- _Aim of the task_: The data follows this line. Copy verbatim the line with "C5: 680nF (3V3, GND) -> none" and each line after it to the end.

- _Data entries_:
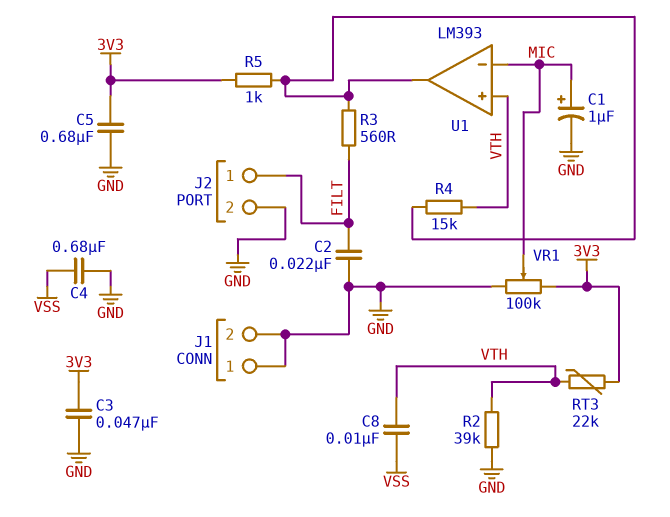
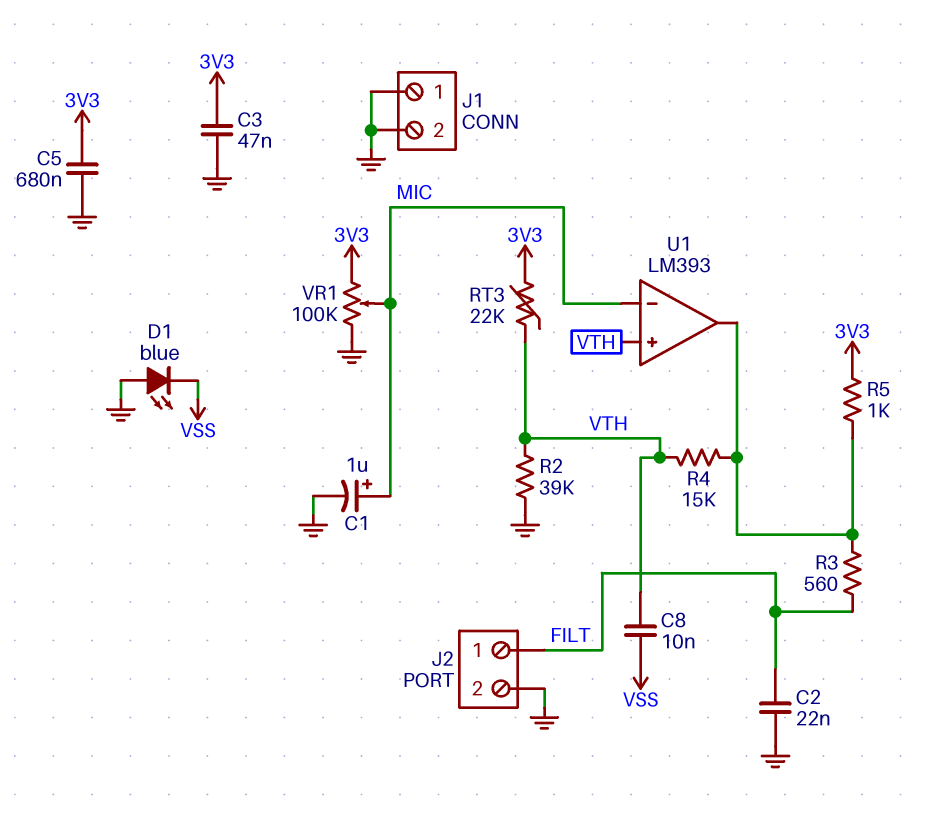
C4: 680nF (GND, VSS) -> none
D1: none -> LED blue (A GND, K VSS)

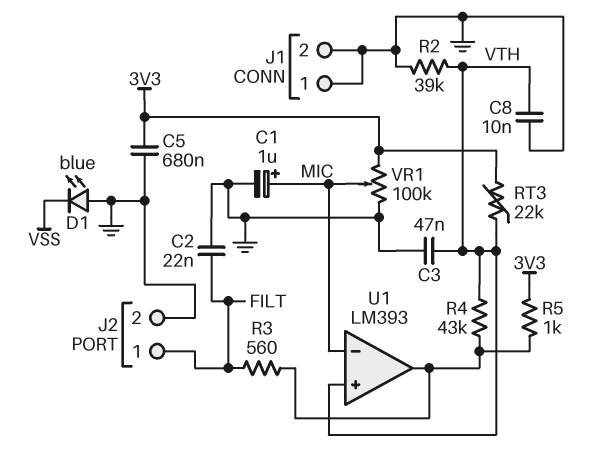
C3: 47nF (3V3, GND) -> 47nF (GND, VTH)
C8: 10nF (VSS, VTH) -> 10nF (GND, VTH)
R4: 15k (U1/out, VTH) -> 43k (U1/out, VTH)

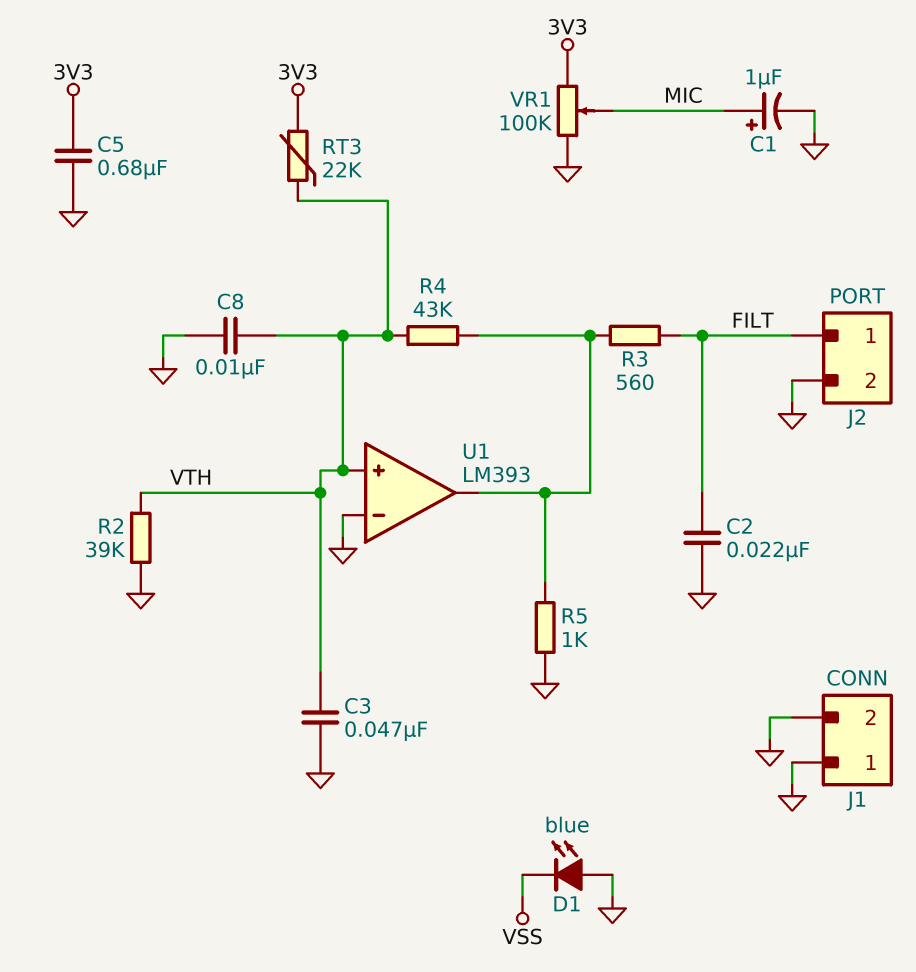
R5: 1k (3V3, U1/out) -> 1k (GND, U1/out)
U1 pin in-: MIC -> GND

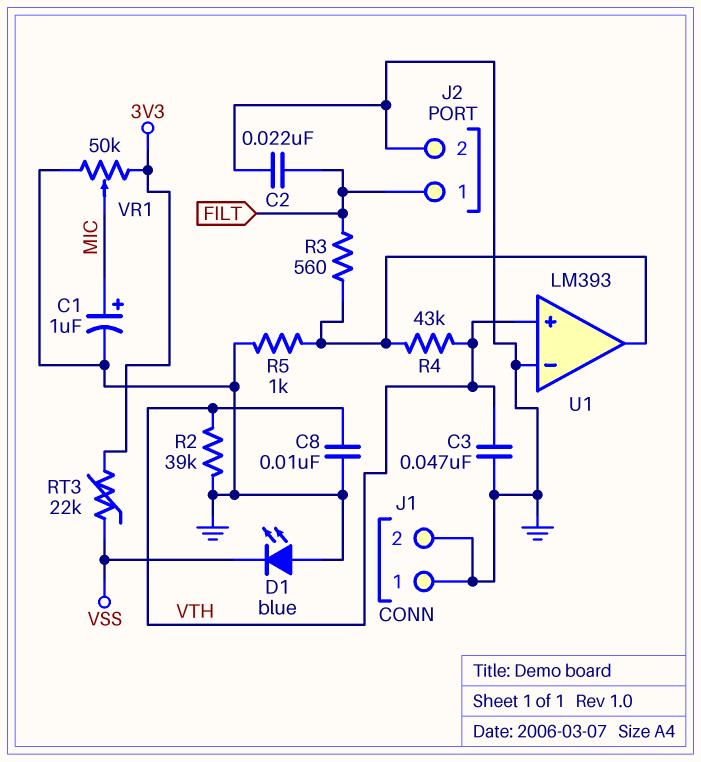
C5: 680nF (3V3, GND) -> none
RT3: 22k (3V3, VTH) -> 22k (3V3, VSS)
VR1: 100k (3V3, GND, wiper MIC) -> 50k (3V3, GND, wiper MIC)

- _Response to the exercise_:
C5: 680nF (3V3, GND) -> none
RT3: 22k (3V3, VTH) -> 22k (3V3, VSS)
VR1: 100k (3V3, GND, wiper MIC) -> 50k (3V3, GND, wiper MIC)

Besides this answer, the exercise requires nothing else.